WHAT TO WORK ON
Search the records for the string "Salvo", then copy each line where it appears.

━━ THE RECORDS

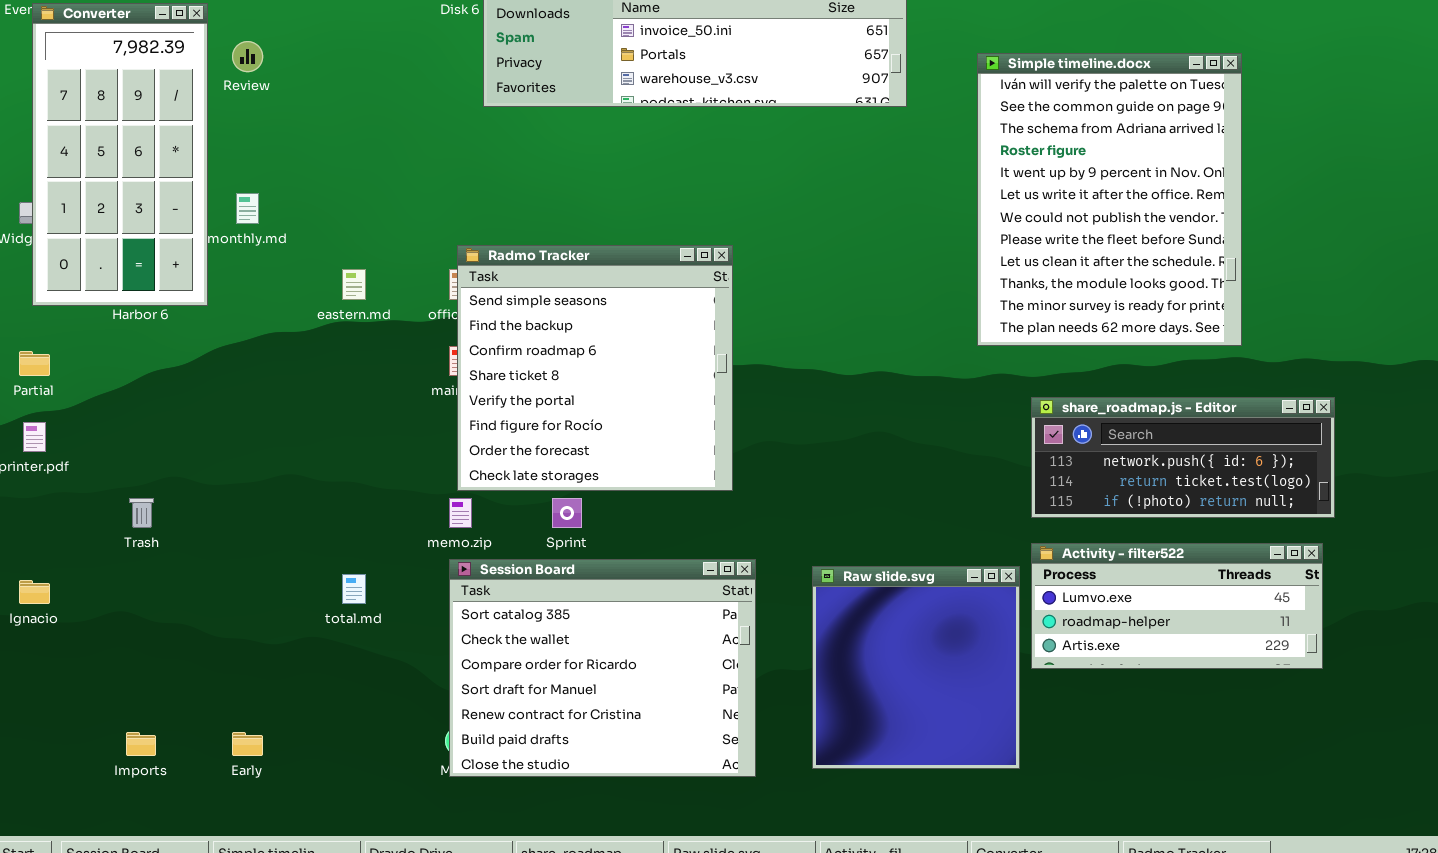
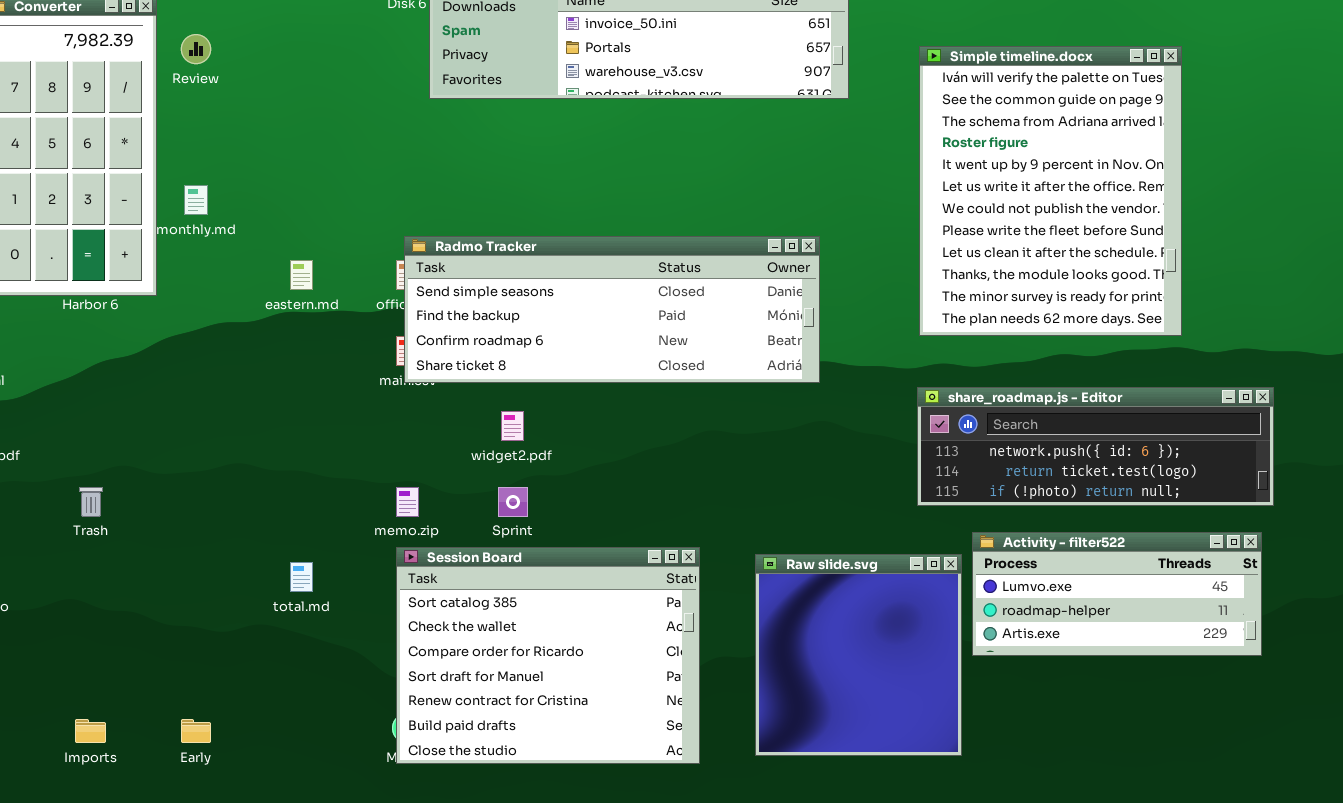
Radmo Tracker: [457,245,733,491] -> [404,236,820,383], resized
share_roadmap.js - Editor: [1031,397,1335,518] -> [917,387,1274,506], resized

━━━━
━━ THE RECORDS

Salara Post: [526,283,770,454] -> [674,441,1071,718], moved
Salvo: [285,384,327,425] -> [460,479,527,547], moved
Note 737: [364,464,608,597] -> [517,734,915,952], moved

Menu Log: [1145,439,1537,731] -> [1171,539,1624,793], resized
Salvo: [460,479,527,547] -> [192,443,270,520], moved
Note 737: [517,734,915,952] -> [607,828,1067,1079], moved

━━━━

OUTPUT OF THE TASK
Salvo: [285,384,327,425] -> [460,479,527,547], moved
Salvo: [460,479,527,547] -> [192,443,270,520], moved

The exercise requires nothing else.